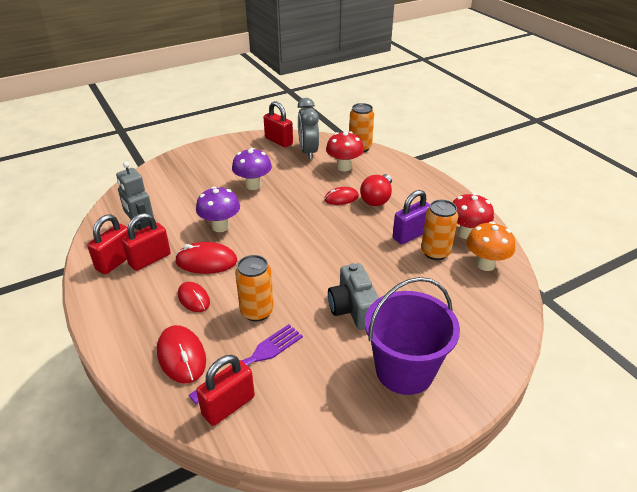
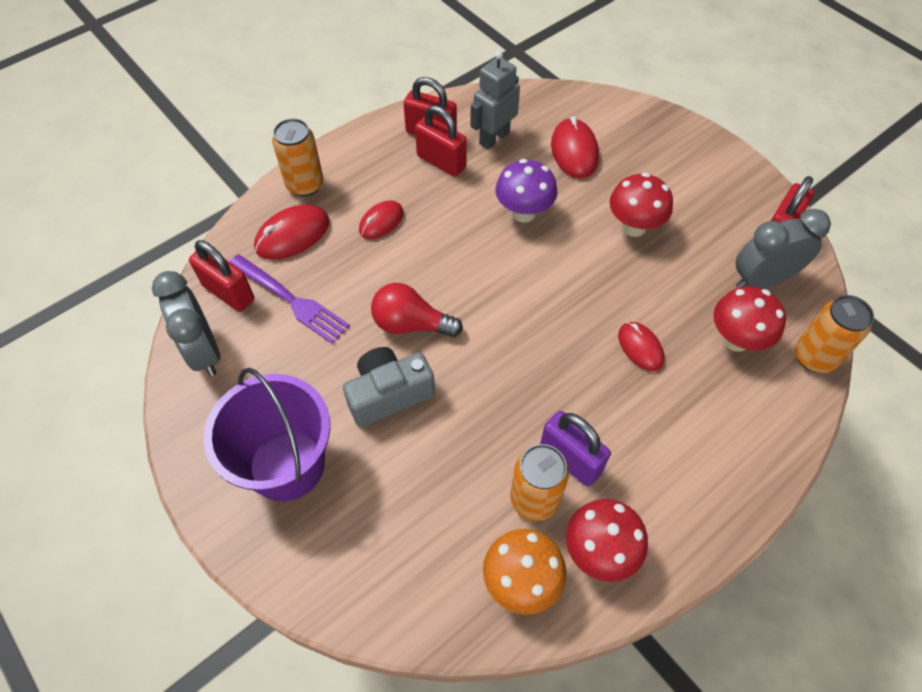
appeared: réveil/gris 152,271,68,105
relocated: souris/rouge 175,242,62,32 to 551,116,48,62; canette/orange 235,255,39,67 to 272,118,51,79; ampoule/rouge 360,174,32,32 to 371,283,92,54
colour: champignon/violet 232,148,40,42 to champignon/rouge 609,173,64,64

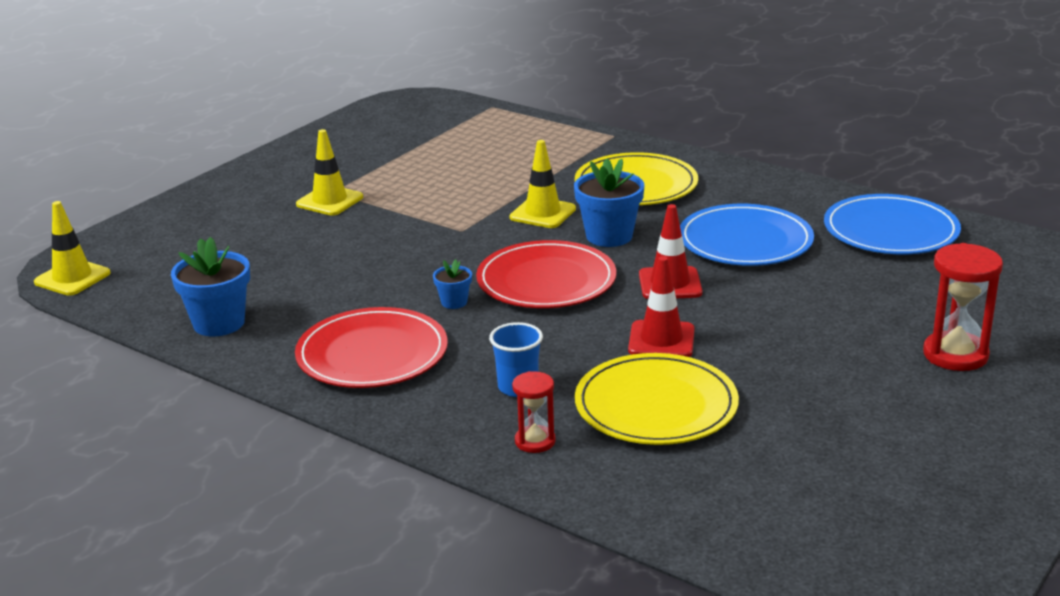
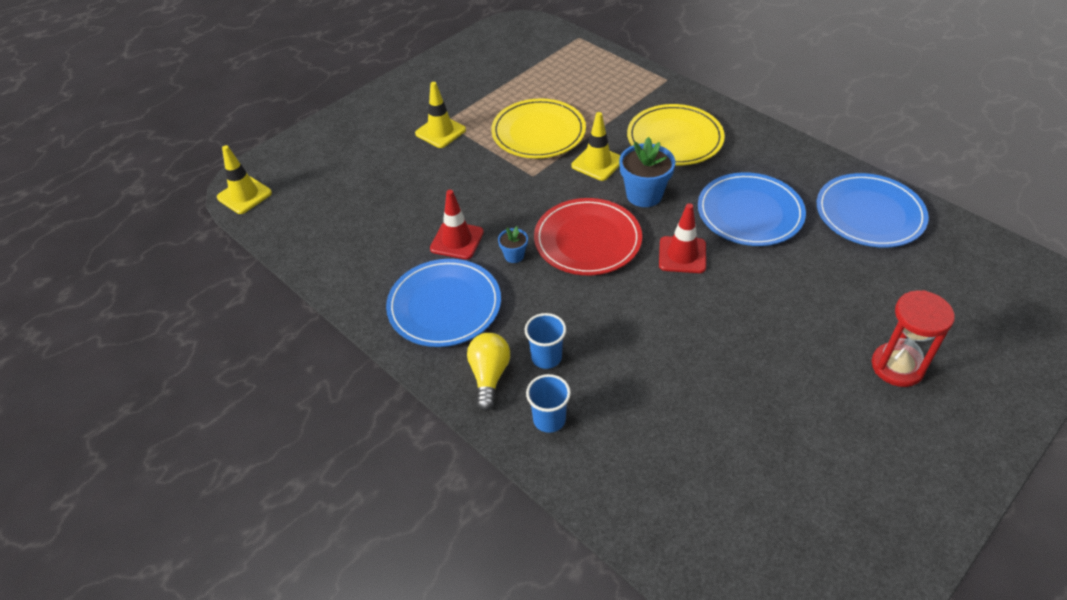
missing: pot de fleurs/bleu 171,237,79,99
appeared: ampoule/jaune 467,333,43,78
relocated: assiette/jaune 575,353,164,92 to 491,98,95,60; cône de chantier/rouge 628,256,66,101 to 430,190,54,70
exchanged: sablier/rouge 512,371,44,82 to gobelet/bleu 526,374,45,59
colour: assiette/rouge 295,307,153,81 to assiette/bleu 386,259,115,88

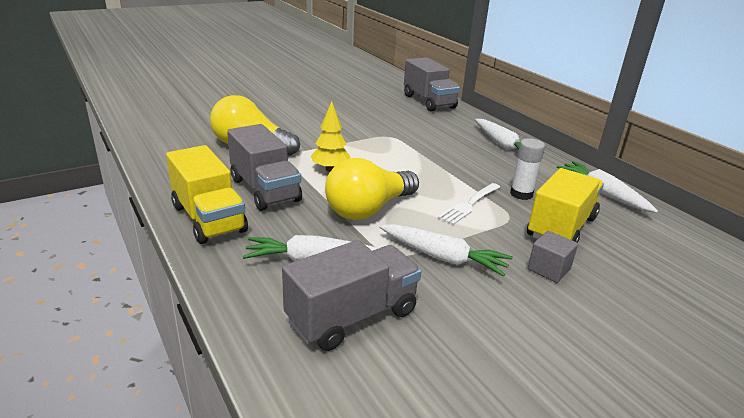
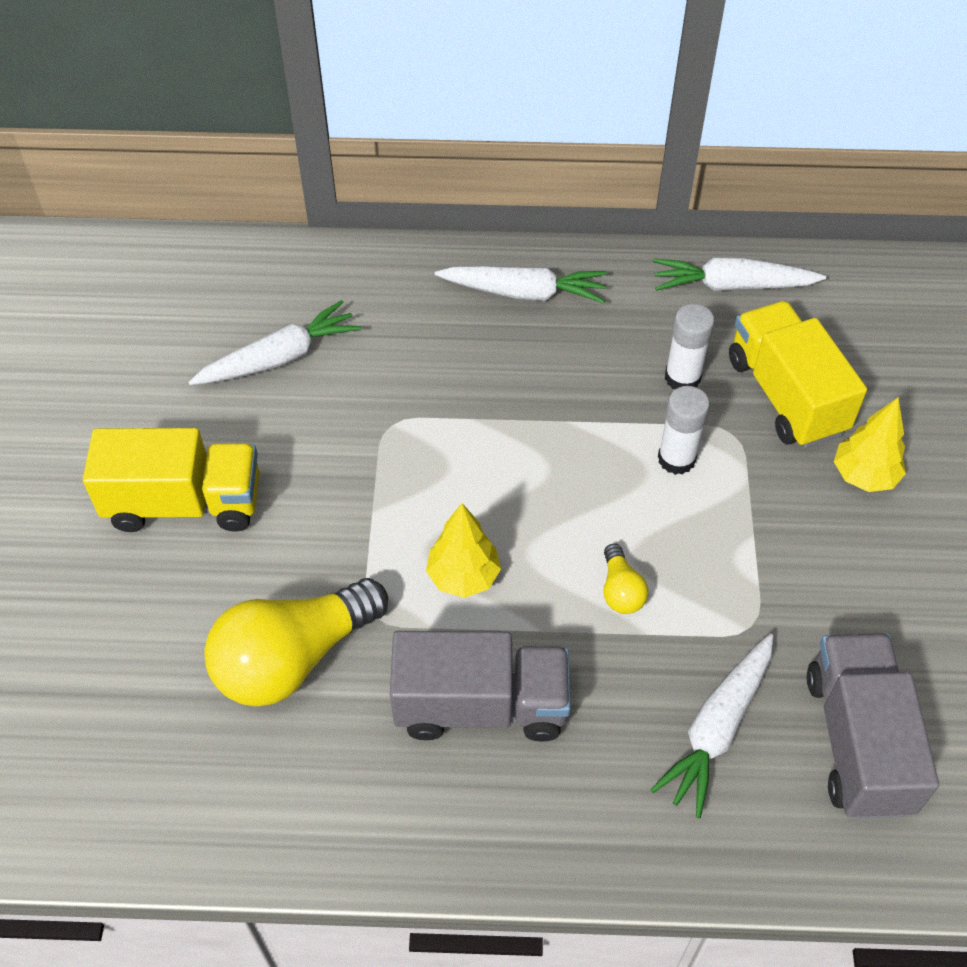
missing: camion/gris 404,57,56,54
relocated: camion/jaune 166,145,82,99 to 83,428,176,104; carotte/blanc 379,224,134,53 to 189,300,172,85
exchanged: fourchette/blanc 438,183,62,42 to bâton de colle/blanc 658,386,52,89; cube/gris 528,231,50,52 to arbre/jaune 834,398,72,94
size: ampoule/jaune 325,158,94,62 = 604,544,45,70 x0.44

● ● ●

GOAL OF THE EXERCISE:
Whenever a picture appears in the listing, leave it out; copy everything else exactly.

ANSWER TO THIS TASK:
appeared: réveil/gris 152,271,68,105
relocated: souris/rouge 175,242,62,32 to 551,116,48,62; canette/orange 235,255,39,67 to 272,118,51,79; ampoule/rouge 360,174,32,32 to 371,283,92,54
colour: champignon/violet 232,148,40,42 to champignon/rouge 609,173,64,64

missing: pot de fleurs/bleu 171,237,79,99
appeared: ampoule/jaune 467,333,43,78
relocated: assiette/jaune 575,353,164,92 to 491,98,95,60; cône de chantier/rouge 628,256,66,101 to 430,190,54,70
exchanged: sablier/rouge 512,371,44,82 to gobelet/bleu 526,374,45,59
colour: assiette/rouge 295,307,153,81 to assiette/bleu 386,259,115,88

missing: camion/gris 404,57,56,54
relocated: camion/jaune 166,145,82,99 to 83,428,176,104; carotte/blanc 379,224,134,53 to 189,300,172,85
exchanged: fourchette/blanc 438,183,62,42 to bâton de colle/blanc 658,386,52,89; cube/gris 528,231,50,52 to arbre/jaune 834,398,72,94
size: ampoule/jaune 325,158,94,62 = 604,544,45,70 x0.44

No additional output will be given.